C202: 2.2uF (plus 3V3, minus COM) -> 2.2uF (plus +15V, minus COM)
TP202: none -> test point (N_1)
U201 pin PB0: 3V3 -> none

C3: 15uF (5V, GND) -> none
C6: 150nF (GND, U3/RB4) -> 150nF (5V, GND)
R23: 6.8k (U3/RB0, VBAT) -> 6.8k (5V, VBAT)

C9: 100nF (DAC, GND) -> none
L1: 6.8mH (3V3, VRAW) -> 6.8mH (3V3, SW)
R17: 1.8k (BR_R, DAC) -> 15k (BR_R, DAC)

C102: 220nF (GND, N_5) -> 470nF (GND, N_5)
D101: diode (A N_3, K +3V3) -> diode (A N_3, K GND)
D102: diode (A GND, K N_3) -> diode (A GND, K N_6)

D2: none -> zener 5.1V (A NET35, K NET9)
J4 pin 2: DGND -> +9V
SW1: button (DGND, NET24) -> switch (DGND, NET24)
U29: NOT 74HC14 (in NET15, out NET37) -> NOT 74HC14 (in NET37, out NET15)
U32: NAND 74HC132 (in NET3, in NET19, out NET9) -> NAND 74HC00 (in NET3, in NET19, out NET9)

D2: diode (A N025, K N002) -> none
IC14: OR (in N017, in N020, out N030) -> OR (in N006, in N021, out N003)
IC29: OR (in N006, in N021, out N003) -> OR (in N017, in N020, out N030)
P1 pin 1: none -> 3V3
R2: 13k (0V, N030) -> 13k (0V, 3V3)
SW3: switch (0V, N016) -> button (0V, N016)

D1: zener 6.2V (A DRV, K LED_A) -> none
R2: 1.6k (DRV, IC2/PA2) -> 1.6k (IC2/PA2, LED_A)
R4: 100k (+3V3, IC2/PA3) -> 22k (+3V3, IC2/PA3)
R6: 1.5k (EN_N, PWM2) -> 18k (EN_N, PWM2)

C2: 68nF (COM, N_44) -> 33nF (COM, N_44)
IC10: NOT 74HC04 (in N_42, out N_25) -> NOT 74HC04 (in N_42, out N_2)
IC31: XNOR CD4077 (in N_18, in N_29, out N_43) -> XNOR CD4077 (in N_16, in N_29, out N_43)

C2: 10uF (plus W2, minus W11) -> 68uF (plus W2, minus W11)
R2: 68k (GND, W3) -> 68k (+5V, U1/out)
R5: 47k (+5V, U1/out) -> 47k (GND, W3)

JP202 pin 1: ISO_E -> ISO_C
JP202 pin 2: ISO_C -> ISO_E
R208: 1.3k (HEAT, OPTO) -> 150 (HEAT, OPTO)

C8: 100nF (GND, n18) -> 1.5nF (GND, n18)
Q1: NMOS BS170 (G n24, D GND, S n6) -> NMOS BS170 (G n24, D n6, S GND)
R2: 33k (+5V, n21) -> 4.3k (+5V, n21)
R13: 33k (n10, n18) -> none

● **REQUIRED ACTION**
Return exactly the lines that run from the top of the listing above to the line containing "C8: 100nF (GND, n18) -> 1.5nF (GND, n18)", please, keeping both end lines and leaving out everything else.

● **PROBLEM SOLUTION**
C202: 2.2uF (plus 3V3, minus COM) -> 2.2uF (plus +15V, minus COM)
TP202: none -> test point (N_1)
U201 pin PB0: 3V3 -> none

C3: 15uF (5V, GND) -> none
C6: 150nF (GND, U3/RB4) -> 150nF (5V, GND)
R23: 6.8k (U3/RB0, VBAT) -> 6.8k (5V, VBAT)

C9: 100nF (DAC, GND) -> none
L1: 6.8mH (3V3, VRAW) -> 6.8mH (3V3, SW)
R17: 1.8k (BR_R, DAC) -> 15k (BR_R, DAC)

C102: 220nF (GND, N_5) -> 470nF (GND, N_5)
D101: diode (A N_3, K +3V3) -> diode (A N_3, K GND)
D102: diode (A GND, K N_3) -> diode (A GND, K N_6)

D2: none -> zener 5.1V (A NET35, K NET9)
J4 pin 2: DGND -> +9V
SW1: button (DGND, NET24) -> switch (DGND, NET24)
U29: NOT 74HC14 (in NET15, out NET37) -> NOT 74HC14 (in NET37, out NET15)
U32: NAND 74HC132 (in NET3, in NET19, out NET9) -> NAND 74HC00 (in NET3, in NET19, out NET9)

D2: diode (A N025, K N002) -> none
IC14: OR (in N017, in N020, out N030) -> OR (in N006, in N021, out N003)
IC29: OR (in N006, in N021, out N003) -> OR (in N017, in N020, out N030)
P1 pin 1: none -> 3V3
R2: 13k (0V, N030) -> 13k (0V, 3V3)
SW3: switch (0V, N016) -> button (0V, N016)

D1: zener 6.2V (A DRV, K LED_A) -> none
R2: 1.6k (DRV, IC2/PA2) -> 1.6k (IC2/PA2, LED_A)
R4: 100k (+3V3, IC2/PA3) -> 22k (+3V3, IC2/PA3)
R6: 1.5k (EN_N, PWM2) -> 18k (EN_N, PWM2)

C2: 68nF (COM, N_44) -> 33nF (COM, N_44)
IC10: NOT 74HC04 (in N_42, out N_25) -> NOT 74HC04 (in N_42, out N_2)
IC31: XNOR CD4077 (in N_18, in N_29, out N_43) -> XNOR CD4077 (in N_16, in N_29, out N_43)

C2: 10uF (plus W2, minus W11) -> 68uF (plus W2, minus W11)
R2: 68k (GND, W3) -> 68k (+5V, U1/out)
R5: 47k (+5V, U1/out) -> 47k (GND, W3)

JP202 pin 1: ISO_E -> ISO_C
JP202 pin 2: ISO_C -> ISO_E
R208: 1.3k (HEAT, OPTO) -> 150 (HEAT, OPTO)

C8: 100nF (GND, n18) -> 1.5nF (GND, n18)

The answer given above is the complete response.